──────── MATERIALS PROVIDED

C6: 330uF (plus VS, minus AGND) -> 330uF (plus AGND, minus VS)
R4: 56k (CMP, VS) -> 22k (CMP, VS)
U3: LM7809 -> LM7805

────────────────
──────── MATERIALS PROVIDED

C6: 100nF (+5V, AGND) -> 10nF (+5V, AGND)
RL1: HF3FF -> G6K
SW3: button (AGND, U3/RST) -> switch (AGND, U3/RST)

────────────────

* ASSIGNED TASK
In the entries above, one line contains "C6: 330uF (plus" and another contains "U3: LM7809 -> LM7805". Reproduce exactly those two lines and the lines between them, nothing else.

* EXERCISE RESULT
C6: 330uF (plus VS, minus AGND) -> 330uF (plus AGND, minus VS)
R4: 56k (CMP, VS) -> 22k (CMP, VS)
U3: LM7809 -> LM7805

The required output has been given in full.